=== LISTED ENTRIES ===
___
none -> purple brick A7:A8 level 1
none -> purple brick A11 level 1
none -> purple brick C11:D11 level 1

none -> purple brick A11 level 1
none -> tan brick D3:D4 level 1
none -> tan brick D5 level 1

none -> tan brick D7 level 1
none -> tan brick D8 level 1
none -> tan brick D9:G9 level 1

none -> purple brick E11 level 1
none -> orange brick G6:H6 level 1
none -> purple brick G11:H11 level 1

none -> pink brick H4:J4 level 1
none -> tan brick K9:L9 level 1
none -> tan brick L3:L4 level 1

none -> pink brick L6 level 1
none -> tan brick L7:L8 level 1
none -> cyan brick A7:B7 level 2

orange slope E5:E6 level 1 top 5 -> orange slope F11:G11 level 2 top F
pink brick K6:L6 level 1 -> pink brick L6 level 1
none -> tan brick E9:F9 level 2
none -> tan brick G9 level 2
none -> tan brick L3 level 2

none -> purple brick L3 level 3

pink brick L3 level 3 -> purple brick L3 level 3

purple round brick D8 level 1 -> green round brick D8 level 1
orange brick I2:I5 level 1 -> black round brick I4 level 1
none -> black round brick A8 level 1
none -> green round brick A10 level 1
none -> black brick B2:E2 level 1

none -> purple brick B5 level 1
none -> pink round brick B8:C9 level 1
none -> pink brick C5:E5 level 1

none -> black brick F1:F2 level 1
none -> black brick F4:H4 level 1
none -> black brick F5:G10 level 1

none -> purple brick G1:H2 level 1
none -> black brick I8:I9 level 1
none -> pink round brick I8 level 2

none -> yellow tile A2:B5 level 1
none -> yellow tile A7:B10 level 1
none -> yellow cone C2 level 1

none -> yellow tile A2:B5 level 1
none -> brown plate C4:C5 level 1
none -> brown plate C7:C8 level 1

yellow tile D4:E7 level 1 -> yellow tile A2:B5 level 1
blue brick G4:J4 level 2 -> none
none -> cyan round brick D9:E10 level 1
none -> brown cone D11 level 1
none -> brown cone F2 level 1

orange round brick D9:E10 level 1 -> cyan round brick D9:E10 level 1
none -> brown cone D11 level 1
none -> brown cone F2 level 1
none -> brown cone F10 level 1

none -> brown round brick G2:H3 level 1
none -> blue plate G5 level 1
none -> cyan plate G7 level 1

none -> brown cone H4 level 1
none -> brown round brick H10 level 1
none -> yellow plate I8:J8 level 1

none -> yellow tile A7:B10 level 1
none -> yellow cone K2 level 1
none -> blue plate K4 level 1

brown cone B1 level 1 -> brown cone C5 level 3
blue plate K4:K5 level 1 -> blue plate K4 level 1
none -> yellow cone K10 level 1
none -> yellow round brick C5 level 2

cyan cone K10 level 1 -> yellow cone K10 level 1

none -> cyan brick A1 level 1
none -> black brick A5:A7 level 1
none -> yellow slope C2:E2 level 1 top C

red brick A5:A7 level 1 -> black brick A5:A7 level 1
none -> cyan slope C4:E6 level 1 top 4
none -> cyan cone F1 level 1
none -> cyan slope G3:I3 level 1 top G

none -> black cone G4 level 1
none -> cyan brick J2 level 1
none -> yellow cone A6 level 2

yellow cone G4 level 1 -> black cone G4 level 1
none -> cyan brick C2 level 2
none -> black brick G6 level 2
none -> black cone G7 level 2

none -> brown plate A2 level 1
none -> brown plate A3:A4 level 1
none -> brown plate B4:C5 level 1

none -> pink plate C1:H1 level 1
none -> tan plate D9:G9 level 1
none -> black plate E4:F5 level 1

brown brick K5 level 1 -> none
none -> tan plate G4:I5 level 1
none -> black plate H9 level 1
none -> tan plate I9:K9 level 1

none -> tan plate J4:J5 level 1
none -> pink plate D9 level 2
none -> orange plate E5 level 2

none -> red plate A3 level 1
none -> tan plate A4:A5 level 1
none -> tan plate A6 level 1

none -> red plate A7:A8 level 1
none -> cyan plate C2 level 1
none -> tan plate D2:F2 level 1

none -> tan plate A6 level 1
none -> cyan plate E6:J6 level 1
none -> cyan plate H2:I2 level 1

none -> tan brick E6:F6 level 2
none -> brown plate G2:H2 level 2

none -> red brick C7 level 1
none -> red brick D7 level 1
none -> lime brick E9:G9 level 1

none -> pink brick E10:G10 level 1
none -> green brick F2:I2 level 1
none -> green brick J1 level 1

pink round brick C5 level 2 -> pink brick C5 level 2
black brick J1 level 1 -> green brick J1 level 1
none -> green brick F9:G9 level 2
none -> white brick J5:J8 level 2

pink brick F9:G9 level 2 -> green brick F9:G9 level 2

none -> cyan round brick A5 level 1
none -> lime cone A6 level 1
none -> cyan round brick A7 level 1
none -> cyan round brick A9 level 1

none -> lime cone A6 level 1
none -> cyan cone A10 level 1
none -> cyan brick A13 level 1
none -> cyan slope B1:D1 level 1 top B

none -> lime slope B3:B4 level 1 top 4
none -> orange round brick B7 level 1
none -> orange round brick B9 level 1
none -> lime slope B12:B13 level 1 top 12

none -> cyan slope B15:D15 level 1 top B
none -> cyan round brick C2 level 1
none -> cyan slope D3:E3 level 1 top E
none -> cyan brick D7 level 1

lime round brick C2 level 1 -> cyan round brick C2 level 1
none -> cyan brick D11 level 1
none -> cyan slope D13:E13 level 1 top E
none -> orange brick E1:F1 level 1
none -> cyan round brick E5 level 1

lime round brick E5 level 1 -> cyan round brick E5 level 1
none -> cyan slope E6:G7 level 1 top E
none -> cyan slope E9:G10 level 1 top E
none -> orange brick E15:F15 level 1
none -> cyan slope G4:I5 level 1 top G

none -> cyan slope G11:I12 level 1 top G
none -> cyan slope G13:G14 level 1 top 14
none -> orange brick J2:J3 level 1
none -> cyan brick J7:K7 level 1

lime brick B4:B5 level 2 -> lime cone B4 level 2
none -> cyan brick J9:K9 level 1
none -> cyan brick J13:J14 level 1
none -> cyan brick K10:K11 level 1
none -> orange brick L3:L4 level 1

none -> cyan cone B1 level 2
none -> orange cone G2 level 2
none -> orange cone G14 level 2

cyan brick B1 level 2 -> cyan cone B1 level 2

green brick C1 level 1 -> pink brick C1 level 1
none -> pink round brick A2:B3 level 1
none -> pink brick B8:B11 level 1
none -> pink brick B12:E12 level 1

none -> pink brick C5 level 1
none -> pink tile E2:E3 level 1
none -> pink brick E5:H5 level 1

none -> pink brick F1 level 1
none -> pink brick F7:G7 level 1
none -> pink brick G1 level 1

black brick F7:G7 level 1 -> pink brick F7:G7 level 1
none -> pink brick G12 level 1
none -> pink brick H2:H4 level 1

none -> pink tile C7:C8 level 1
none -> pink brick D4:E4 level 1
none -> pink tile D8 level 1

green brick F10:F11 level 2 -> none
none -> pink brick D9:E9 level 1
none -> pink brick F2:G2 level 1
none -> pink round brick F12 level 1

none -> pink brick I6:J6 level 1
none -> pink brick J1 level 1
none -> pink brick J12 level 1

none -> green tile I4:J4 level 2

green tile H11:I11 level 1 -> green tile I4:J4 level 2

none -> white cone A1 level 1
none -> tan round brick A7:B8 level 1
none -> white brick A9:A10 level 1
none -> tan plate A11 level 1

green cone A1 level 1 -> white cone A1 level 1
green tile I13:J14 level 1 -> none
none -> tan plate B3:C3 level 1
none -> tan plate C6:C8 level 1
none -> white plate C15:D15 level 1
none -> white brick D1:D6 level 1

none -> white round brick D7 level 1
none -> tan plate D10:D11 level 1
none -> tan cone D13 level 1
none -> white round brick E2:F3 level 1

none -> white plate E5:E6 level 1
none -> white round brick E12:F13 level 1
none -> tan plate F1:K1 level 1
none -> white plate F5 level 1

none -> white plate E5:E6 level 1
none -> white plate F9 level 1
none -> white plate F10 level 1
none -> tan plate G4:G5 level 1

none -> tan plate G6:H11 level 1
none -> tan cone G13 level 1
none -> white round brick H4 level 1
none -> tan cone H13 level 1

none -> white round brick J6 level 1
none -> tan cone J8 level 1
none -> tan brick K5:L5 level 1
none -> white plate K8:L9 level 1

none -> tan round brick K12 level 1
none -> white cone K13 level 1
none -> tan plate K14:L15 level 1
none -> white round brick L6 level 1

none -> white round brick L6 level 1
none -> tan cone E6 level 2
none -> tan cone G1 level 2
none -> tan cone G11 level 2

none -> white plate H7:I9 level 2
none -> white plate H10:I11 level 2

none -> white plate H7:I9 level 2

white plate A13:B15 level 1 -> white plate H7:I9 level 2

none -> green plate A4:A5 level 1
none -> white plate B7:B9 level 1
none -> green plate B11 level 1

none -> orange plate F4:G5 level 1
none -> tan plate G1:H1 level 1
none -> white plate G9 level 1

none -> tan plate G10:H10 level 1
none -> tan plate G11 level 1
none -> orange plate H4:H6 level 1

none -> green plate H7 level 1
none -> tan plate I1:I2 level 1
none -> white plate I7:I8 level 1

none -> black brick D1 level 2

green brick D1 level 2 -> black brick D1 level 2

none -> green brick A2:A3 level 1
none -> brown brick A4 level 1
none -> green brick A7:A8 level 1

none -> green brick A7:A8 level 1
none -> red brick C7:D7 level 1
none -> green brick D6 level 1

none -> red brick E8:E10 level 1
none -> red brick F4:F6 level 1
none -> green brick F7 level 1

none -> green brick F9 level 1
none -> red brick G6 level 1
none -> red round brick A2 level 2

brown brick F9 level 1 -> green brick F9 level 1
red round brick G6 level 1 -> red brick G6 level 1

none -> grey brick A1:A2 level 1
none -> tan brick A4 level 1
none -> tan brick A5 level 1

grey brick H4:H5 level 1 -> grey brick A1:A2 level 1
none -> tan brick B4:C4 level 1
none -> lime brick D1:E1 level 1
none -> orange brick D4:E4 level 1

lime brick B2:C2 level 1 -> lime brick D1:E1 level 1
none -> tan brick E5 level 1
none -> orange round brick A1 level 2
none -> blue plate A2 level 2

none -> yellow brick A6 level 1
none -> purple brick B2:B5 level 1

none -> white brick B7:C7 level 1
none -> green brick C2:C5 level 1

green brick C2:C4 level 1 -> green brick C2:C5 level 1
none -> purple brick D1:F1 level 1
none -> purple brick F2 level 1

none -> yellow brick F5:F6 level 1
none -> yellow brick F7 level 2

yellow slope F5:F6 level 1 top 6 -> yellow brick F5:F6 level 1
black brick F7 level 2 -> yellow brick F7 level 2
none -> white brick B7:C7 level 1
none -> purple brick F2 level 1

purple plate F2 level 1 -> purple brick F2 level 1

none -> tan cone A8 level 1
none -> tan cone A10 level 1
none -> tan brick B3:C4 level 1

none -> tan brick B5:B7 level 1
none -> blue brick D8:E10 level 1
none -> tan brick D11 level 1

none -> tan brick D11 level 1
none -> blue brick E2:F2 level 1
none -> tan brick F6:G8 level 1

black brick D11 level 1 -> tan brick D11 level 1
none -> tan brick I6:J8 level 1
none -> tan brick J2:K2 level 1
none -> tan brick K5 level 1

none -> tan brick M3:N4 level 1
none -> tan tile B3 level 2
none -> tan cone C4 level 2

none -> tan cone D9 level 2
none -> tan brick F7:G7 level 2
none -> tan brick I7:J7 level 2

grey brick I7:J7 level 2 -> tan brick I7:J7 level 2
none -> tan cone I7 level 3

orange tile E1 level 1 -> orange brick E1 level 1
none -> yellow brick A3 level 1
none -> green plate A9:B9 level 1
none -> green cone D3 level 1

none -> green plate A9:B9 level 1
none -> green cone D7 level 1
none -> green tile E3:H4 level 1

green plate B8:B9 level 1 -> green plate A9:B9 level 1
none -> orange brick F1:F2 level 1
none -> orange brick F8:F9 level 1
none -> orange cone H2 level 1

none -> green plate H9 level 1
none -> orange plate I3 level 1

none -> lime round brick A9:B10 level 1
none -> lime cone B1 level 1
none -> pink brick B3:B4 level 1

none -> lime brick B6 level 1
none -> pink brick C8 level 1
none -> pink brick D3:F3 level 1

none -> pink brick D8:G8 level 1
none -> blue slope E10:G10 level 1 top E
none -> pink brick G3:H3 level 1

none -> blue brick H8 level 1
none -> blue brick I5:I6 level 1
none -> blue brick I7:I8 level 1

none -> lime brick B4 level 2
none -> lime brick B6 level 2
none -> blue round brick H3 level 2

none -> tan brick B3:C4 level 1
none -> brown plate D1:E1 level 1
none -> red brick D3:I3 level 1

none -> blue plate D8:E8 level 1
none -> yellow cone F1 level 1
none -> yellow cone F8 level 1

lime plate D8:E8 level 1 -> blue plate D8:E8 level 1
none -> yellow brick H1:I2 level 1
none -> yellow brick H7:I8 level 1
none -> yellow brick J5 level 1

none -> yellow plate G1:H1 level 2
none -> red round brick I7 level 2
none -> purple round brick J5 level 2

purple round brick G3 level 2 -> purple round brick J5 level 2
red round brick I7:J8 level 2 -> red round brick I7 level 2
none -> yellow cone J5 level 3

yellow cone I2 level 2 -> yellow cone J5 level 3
___
Write out the listing exactly from its first line to the line containing "none -> pink brick H4:J4 level 1". Both of those lines belong in the answer.

=== RESULT FOR THIS TASK ===
none -> purple brick A7:A8 level 1
none -> purple brick A11 level 1
none -> purple brick C11:D11 level 1

none -> purple brick A11 level 1
none -> tan brick D3:D4 level 1
none -> tan brick D5 level 1

none -> tan brick D7 level 1
none -> tan brick D8 level 1
none -> tan brick D9:G9 level 1

none -> purple brick E11 level 1
none -> orange brick G6:H6 level 1
none -> purple brick G11:H11 level 1

none -> pink brick H4:J4 level 1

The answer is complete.